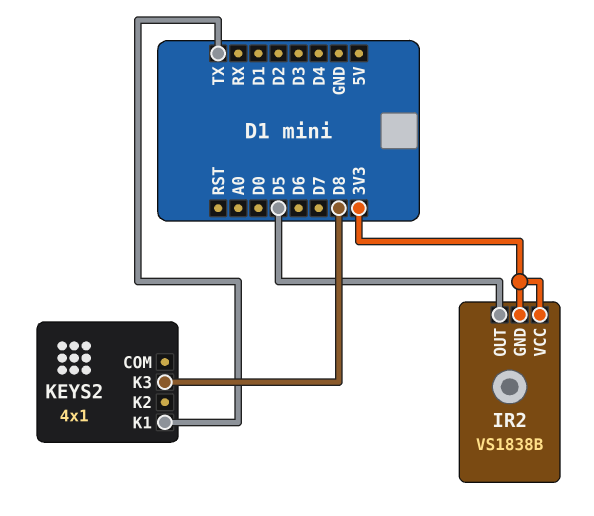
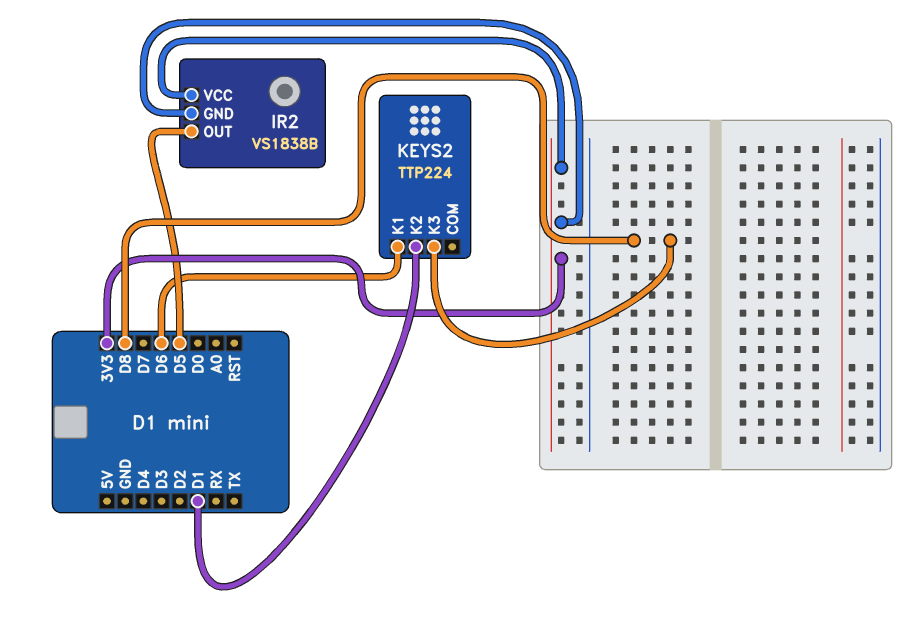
KEYS2: 4x1 -> TTP224
KEYS2 pin K1: TX -> D6
KEYS2 pin K2: none -> D1

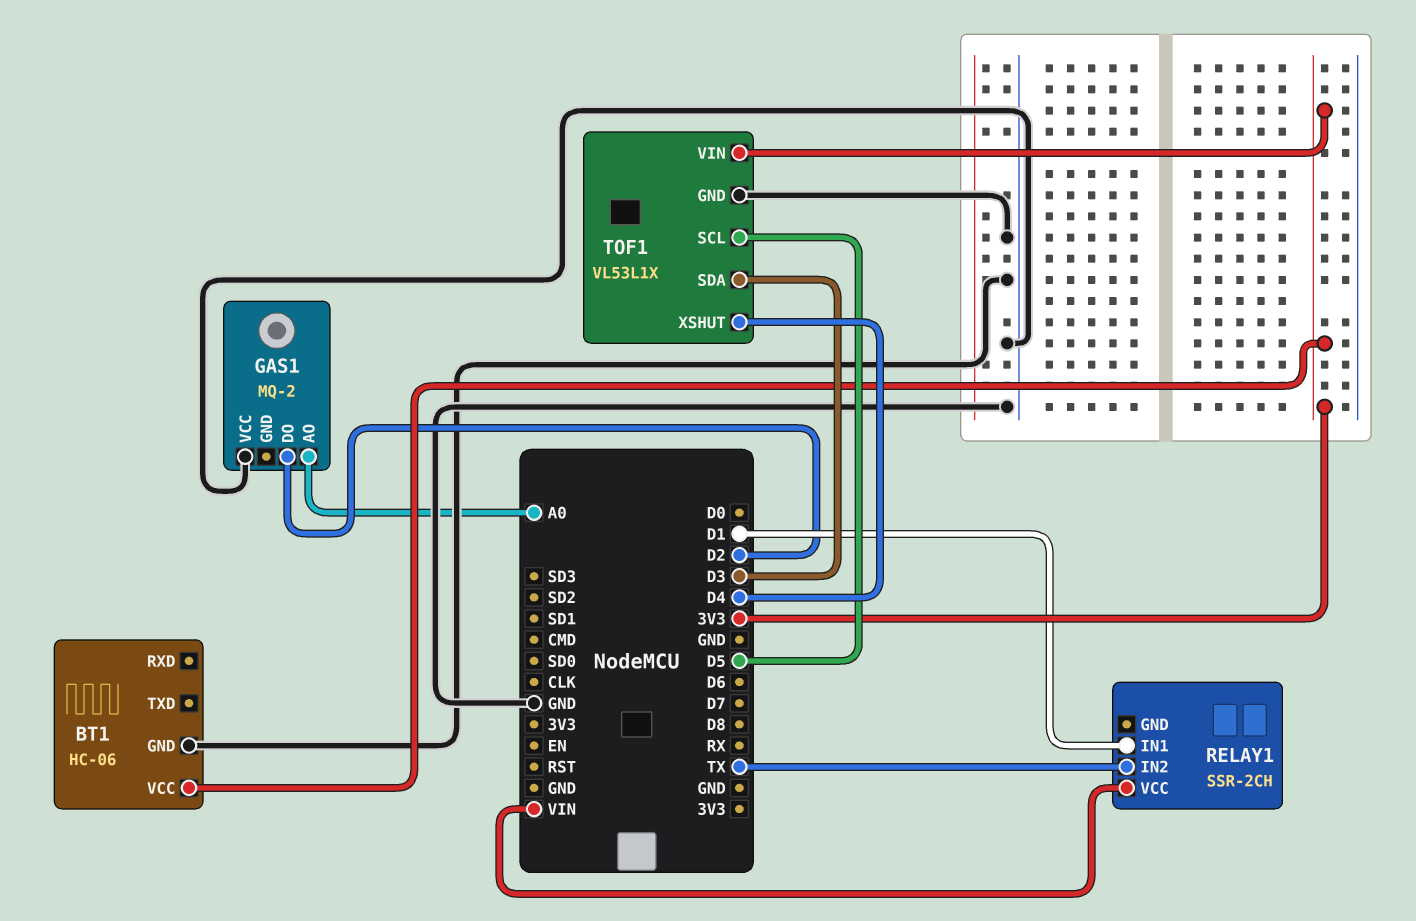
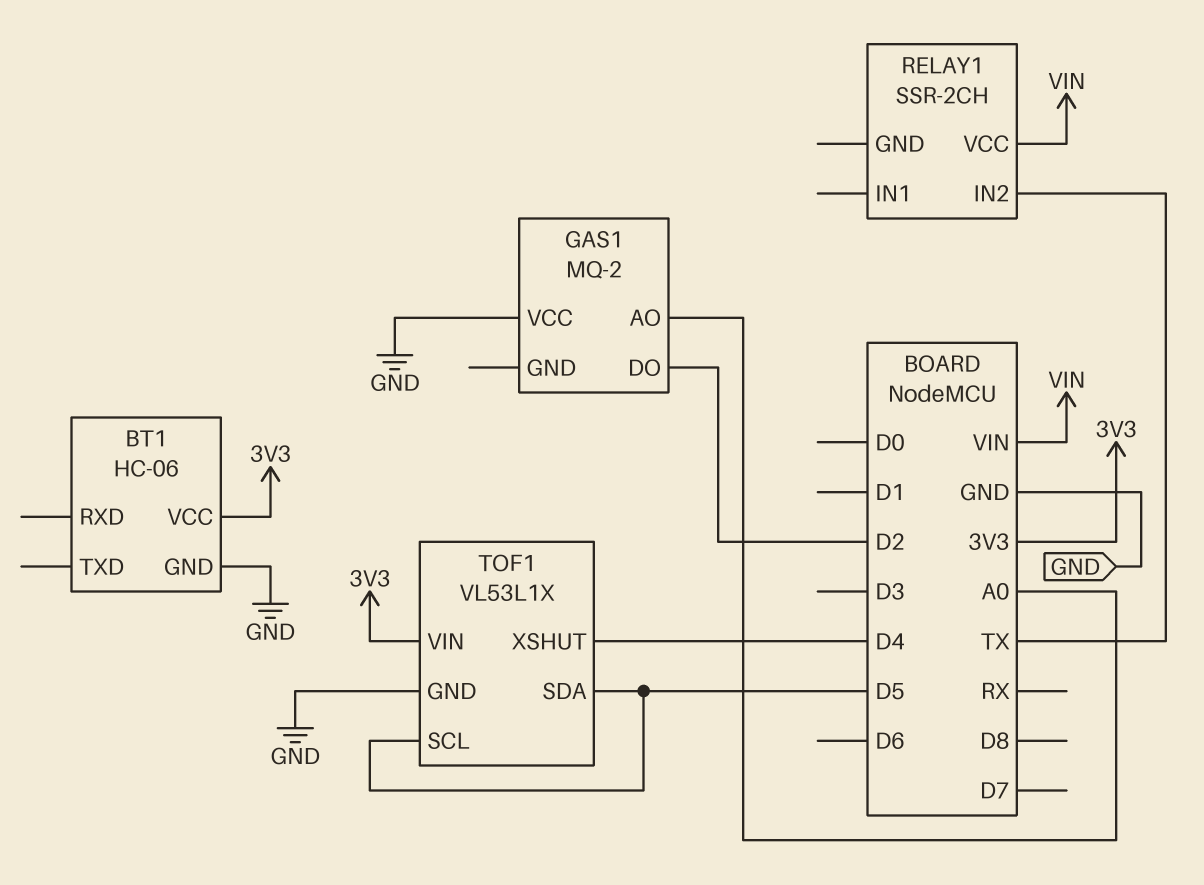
RELAY1 pin IN1: D1 -> none
TOF1 pin SDA: D3 -> D5

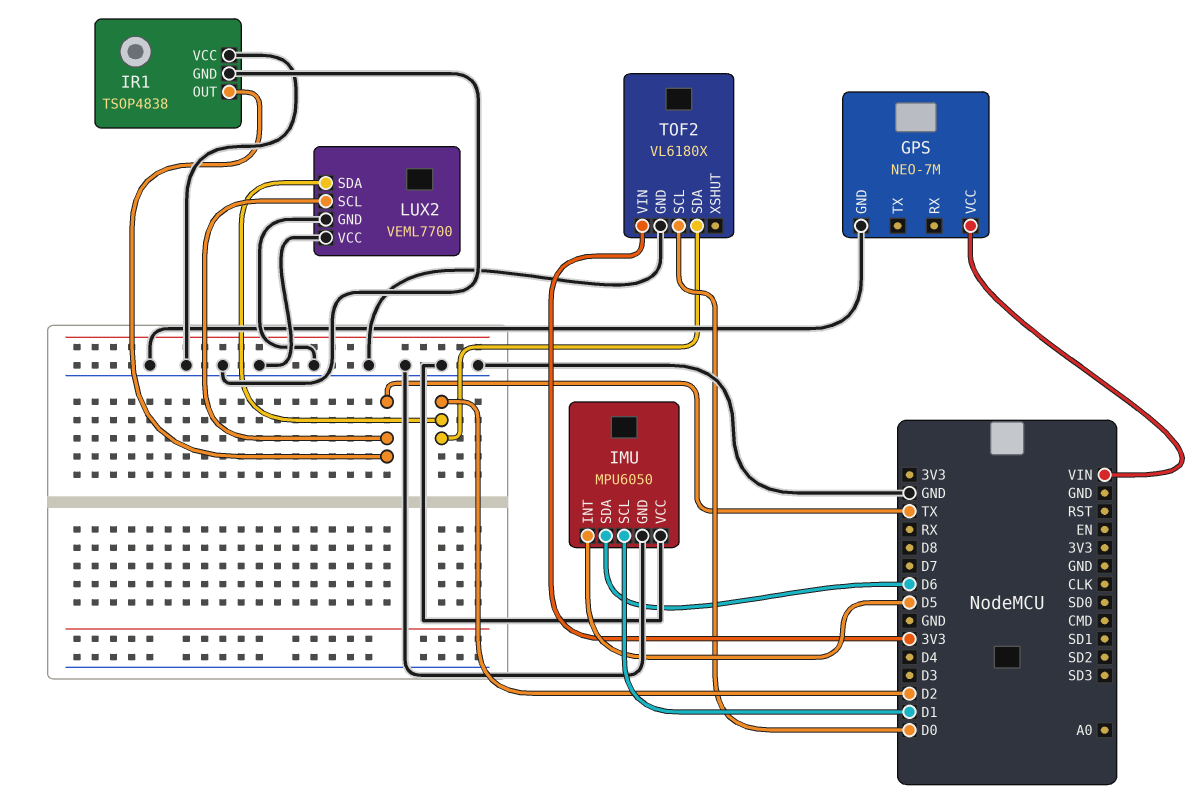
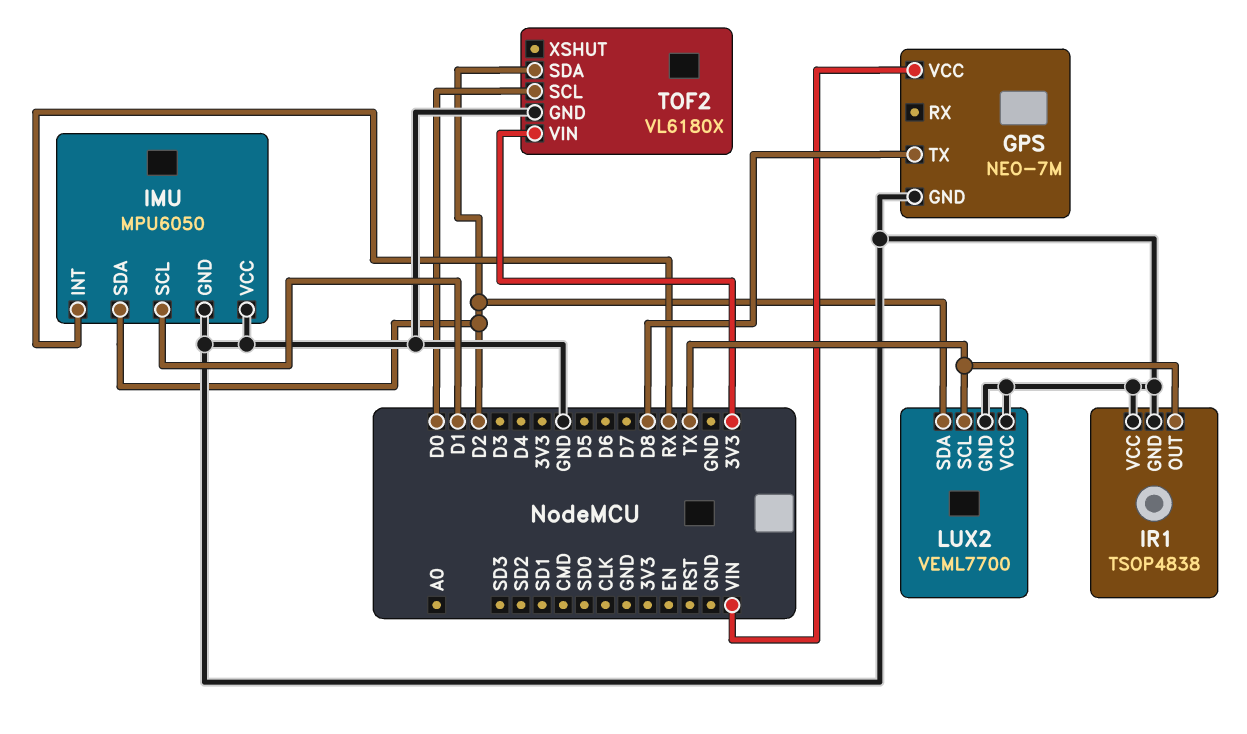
GPS pin TX: none -> D8
IMU pin INT: D5 -> RX
IMU pin SDA: D6 -> D2

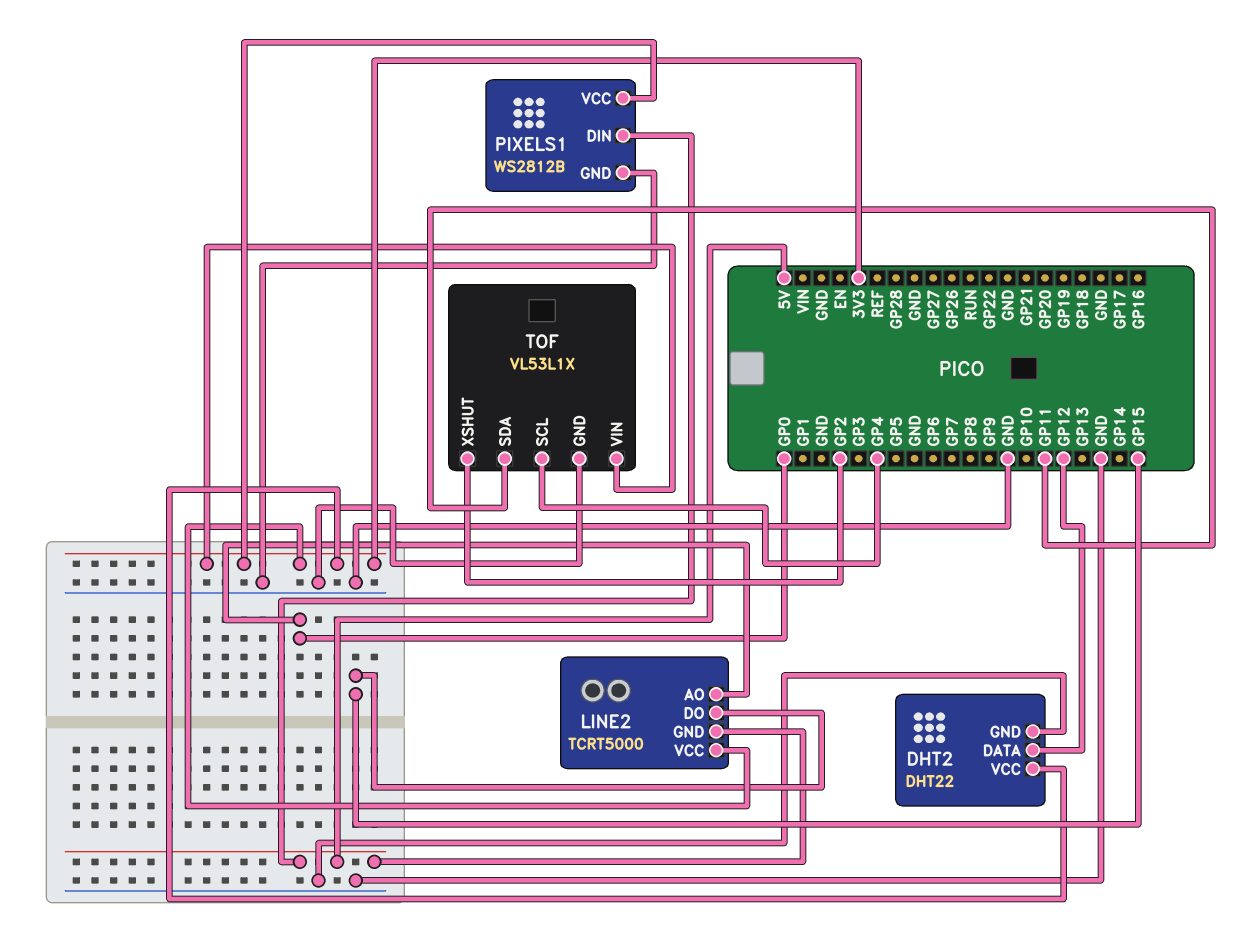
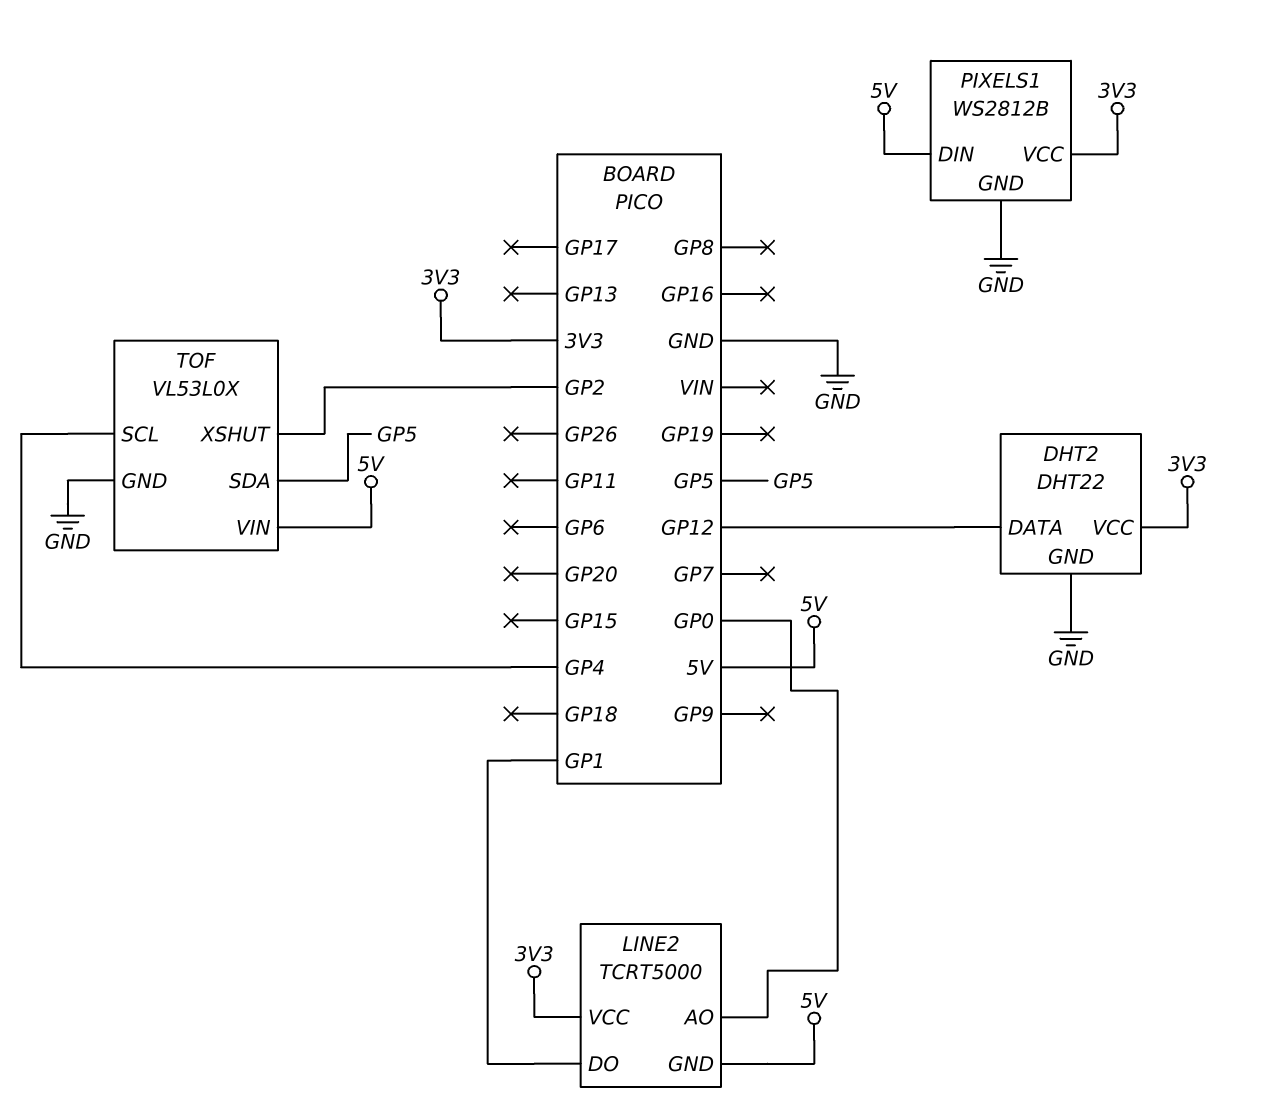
LINE2 pin DO: GP15 -> GP1
TOF: VL53L1X -> VL53L0X
TOF pin SDA: GP11 -> GP5
TOF pin VIN: 3V3 -> 5V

***

▸ WORK ORDER
Would you print the whole listing exactly, omitting the pictures?

▸ TASK RESULT
KEYS2: 4x1 -> TTP224
KEYS2 pin K1: TX -> D6
KEYS2 pin K2: none -> D1

RELAY1 pin IN1: D1 -> none
TOF1 pin SDA: D3 -> D5

GPS pin TX: none -> D8
IMU pin INT: D5 -> RX
IMU pin SDA: D6 -> D2

LINE2 pin DO: GP15 -> GP1
TOF: VL53L1X -> VL53L0X
TOF pin SDA: GP11 -> GP5
TOF pin VIN: 3V3 -> 5V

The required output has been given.